→ **DO THIS**
Write out again, word for word, the lines from the very first one through the line with "road 3 (secondary): [(426,460),(98,459)]", both ends included.

[Start EXERCISE MATERIALS]

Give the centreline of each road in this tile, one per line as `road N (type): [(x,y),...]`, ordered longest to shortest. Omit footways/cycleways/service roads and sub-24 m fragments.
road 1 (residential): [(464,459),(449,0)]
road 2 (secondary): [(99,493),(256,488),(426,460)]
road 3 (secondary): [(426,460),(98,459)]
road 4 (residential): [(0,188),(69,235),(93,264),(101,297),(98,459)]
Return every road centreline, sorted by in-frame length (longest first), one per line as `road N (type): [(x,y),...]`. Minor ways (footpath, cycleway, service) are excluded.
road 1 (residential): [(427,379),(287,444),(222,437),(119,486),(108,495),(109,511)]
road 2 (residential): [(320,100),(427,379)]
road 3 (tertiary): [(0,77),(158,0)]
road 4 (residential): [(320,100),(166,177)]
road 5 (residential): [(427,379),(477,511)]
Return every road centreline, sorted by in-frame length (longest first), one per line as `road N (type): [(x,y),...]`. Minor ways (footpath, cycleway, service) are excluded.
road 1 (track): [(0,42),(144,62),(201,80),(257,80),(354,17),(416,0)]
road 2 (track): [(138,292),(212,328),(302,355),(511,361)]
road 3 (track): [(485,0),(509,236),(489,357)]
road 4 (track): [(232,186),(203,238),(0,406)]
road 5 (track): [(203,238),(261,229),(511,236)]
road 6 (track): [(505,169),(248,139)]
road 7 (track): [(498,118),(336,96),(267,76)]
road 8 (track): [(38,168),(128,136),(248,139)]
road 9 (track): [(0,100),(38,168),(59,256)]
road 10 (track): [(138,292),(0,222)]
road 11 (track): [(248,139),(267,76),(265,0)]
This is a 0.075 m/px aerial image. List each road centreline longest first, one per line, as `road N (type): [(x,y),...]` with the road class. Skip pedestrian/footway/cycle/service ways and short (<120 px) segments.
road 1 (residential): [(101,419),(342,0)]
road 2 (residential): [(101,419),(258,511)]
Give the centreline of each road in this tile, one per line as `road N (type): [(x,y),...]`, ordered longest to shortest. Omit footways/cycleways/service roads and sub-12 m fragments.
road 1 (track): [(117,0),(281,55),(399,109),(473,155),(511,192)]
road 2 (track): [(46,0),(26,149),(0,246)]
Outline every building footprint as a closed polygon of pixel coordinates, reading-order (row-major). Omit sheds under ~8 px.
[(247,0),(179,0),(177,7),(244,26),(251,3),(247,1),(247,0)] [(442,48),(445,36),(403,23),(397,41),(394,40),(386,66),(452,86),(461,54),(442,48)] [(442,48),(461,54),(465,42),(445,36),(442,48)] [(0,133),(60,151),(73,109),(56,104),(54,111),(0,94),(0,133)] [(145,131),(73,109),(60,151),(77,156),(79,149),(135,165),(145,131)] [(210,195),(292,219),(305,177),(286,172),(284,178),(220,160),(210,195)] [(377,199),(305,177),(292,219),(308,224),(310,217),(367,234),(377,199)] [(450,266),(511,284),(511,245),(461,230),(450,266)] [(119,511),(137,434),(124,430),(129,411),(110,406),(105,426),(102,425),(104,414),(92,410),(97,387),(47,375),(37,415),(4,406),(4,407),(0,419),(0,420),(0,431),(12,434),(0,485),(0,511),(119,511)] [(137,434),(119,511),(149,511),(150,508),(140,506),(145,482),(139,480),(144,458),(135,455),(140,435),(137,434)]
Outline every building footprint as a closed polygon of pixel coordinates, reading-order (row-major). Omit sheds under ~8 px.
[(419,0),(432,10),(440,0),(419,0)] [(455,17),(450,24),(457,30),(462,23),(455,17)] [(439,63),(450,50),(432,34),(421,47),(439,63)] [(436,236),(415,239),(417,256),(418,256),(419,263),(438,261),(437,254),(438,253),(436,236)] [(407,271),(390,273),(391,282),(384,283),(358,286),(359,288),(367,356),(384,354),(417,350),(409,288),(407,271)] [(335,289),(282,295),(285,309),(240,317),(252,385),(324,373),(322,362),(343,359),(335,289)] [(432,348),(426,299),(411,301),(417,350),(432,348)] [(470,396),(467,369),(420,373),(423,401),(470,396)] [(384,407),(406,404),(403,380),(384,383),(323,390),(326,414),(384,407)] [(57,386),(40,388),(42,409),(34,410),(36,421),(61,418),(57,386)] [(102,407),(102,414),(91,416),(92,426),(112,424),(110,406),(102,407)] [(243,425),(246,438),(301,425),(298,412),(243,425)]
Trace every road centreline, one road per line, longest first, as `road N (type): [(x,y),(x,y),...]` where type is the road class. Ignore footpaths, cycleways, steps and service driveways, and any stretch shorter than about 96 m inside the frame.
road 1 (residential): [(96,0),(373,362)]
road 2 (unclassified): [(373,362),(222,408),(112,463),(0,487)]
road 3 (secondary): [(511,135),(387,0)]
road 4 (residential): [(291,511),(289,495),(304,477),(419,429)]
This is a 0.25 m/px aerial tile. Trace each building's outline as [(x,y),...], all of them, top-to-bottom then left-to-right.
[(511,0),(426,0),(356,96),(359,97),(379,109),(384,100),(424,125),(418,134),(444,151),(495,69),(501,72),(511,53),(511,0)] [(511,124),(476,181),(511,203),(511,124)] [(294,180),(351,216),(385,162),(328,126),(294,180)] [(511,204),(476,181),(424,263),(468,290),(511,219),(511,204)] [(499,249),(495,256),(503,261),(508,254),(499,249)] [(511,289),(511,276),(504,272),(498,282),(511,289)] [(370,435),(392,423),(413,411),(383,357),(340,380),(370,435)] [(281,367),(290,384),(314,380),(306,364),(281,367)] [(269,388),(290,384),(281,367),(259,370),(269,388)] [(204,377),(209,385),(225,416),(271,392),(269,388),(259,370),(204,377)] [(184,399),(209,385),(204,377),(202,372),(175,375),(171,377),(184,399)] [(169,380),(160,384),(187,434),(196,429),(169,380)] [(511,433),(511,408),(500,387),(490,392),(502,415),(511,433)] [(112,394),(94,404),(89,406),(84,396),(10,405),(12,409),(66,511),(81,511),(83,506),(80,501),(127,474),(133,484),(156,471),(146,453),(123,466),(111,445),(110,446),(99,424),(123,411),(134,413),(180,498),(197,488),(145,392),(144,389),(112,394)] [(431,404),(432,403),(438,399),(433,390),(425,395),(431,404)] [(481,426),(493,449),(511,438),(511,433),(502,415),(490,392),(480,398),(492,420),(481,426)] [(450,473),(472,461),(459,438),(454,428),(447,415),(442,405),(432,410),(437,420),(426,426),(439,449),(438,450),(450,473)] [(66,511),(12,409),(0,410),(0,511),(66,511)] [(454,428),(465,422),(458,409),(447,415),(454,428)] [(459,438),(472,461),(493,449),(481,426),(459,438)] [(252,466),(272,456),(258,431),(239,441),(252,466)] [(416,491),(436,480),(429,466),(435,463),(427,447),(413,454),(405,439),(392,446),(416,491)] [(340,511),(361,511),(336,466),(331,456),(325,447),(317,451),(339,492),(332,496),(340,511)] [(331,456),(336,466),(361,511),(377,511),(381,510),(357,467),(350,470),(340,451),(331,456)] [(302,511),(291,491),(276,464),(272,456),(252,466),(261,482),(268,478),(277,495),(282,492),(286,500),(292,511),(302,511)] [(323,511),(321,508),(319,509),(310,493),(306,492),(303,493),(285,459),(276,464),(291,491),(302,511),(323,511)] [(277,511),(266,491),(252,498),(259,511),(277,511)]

[End EXERCISE MATERIALS]

→ **OUTPUT FOR THIS EXERCISE**
Give the centreline of each road in this tile, one per line as `road N (type): [(x,y),...]`, ordered longest to shortest. Omit footways/cycleways/service roads and sub-24 m fragments.
road 1 (residential): [(464,459),(449,0)]
road 2 (secondary): [(99,493),(256,488),(426,460)]
road 3 (secondary): [(426,460),(98,459)]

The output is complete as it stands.